DESCRIPTION OF THE TASK: Could you write out exactly the lines from the one that contains "U14: NOT (in" through the last line of the listing below, both included and nothing more?

--- EXERCISE INPUT Enclosed Below ---

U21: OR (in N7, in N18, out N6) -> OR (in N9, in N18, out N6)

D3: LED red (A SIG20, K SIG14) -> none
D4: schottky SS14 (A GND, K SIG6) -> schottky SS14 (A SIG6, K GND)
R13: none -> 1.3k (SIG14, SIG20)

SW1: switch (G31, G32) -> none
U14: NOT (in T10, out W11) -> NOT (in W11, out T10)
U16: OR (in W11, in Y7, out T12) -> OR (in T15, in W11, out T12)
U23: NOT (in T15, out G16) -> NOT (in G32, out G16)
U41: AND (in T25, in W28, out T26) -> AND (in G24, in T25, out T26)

--- End of Enclosed EXERCISE INPUT ---

RESPONSE BOX:
U14: NOT (in T10, out W11) -> NOT (in W11, out T10)
U16: OR (in W11, in Y7, out T12) -> OR (in T15, in W11, out T12)
U23: NOT (in T15, out G16) -> NOT (in G32, out G16)
U41: AND (in T25, in W28, out T26) -> AND (in G24, in T25, out T26)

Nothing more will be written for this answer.